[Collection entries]
BEGIN
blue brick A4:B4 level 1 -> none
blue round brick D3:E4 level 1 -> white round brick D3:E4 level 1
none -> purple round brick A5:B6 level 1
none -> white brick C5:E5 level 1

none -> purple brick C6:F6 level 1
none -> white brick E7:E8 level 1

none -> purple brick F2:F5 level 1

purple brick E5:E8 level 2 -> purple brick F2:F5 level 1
END
BEGIN
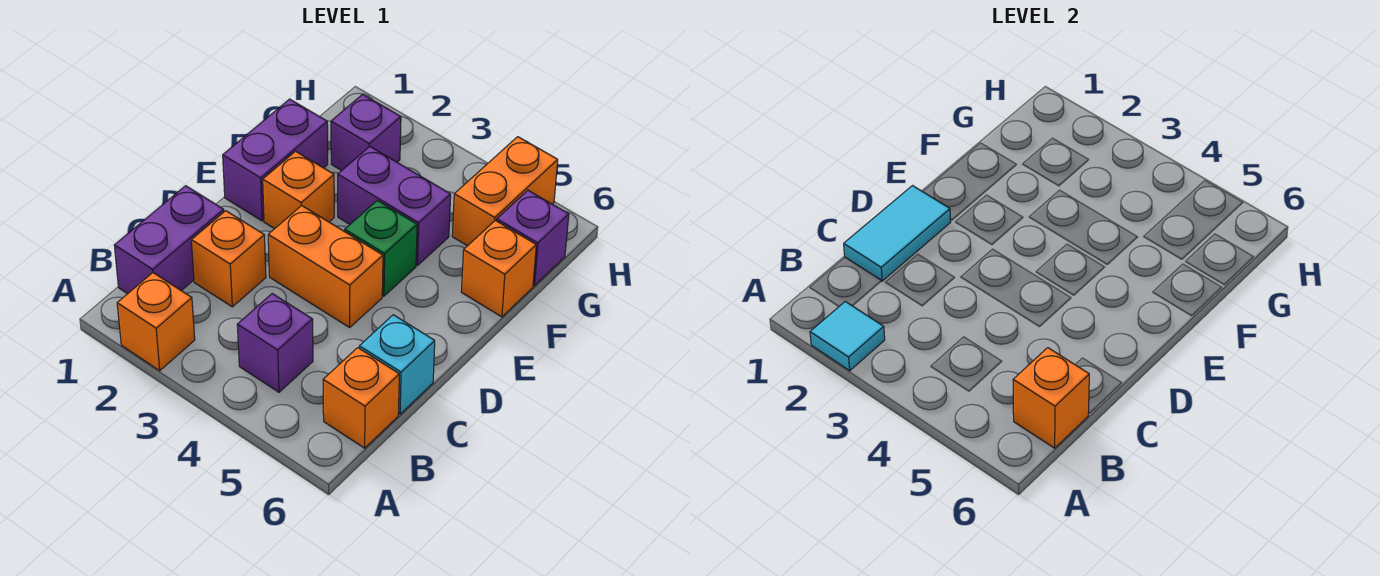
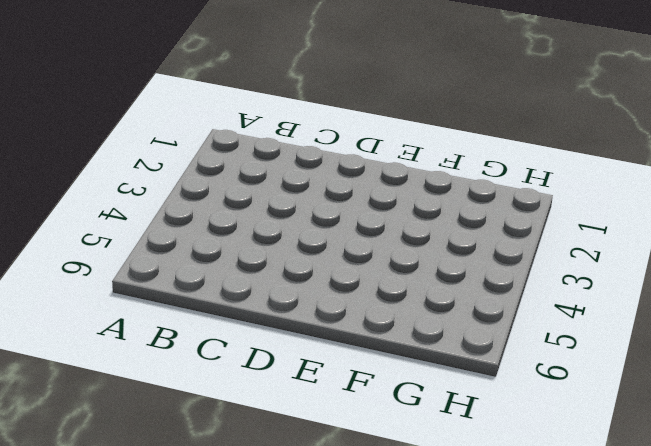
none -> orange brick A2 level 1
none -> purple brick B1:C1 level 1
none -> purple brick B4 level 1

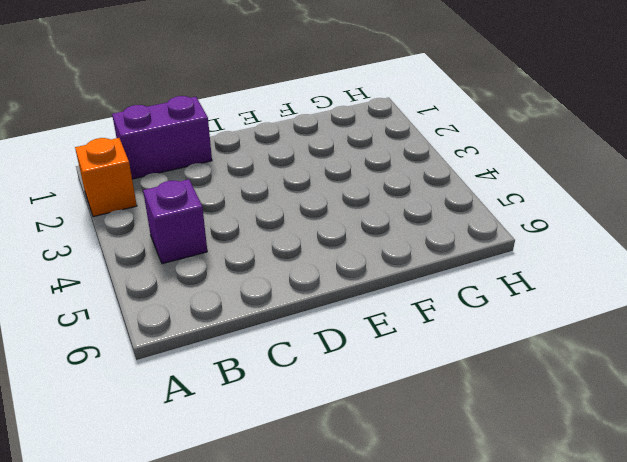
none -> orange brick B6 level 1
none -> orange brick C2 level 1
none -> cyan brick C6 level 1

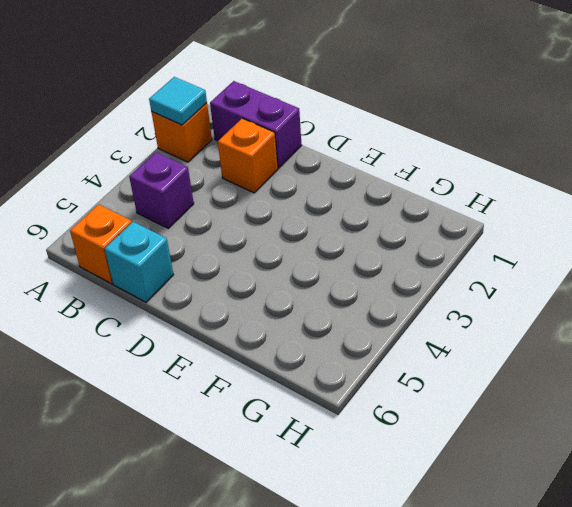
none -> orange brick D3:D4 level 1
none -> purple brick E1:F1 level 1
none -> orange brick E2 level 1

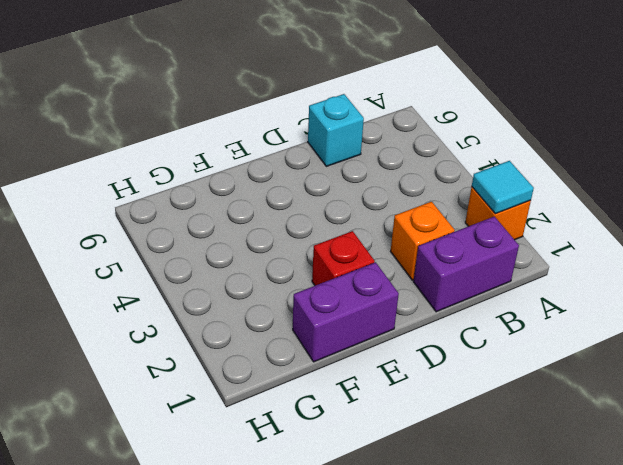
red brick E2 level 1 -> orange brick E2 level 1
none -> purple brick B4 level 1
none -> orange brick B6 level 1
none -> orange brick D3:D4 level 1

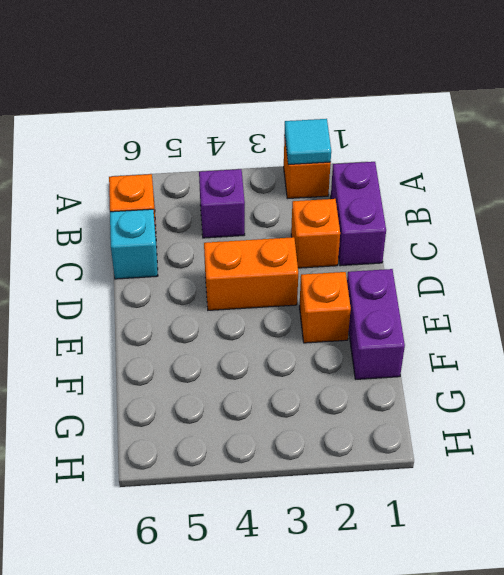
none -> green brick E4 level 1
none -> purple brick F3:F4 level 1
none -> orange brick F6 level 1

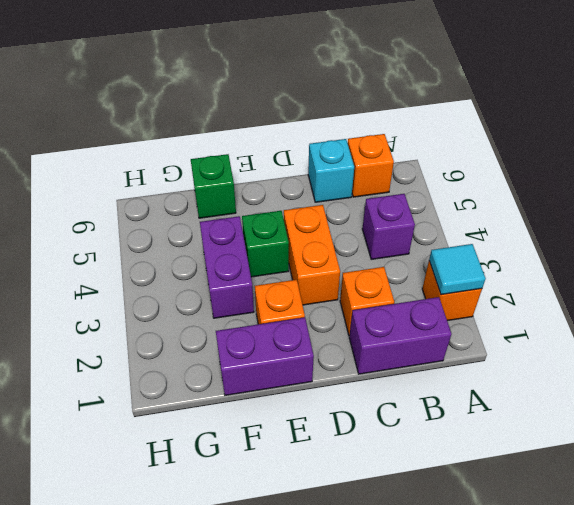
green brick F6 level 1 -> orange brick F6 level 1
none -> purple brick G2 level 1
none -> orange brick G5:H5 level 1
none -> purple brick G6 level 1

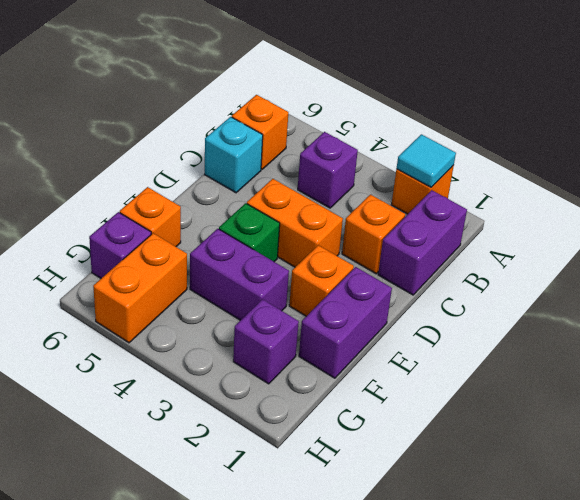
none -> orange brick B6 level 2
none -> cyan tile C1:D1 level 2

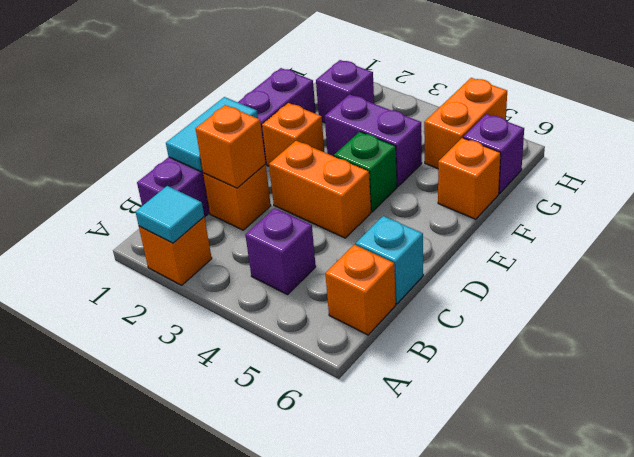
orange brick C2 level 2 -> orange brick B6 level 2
END
BEGIN
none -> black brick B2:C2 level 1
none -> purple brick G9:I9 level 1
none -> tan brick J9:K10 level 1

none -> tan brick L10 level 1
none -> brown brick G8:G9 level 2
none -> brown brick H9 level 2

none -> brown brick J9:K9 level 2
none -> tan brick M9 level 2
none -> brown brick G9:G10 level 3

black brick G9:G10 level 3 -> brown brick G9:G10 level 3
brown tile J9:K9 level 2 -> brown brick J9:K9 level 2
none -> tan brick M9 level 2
END
Return only the lines between the one holding "none -> white brick E7:E8 level 1" and the one holding "purple brick E5:E8", inclusive, exactly as they appear above.

none -> white brick E7:E8 level 1

none -> purple brick F2:F5 level 1

purple brick E5:E8 level 2 -> purple brick F2:F5 level 1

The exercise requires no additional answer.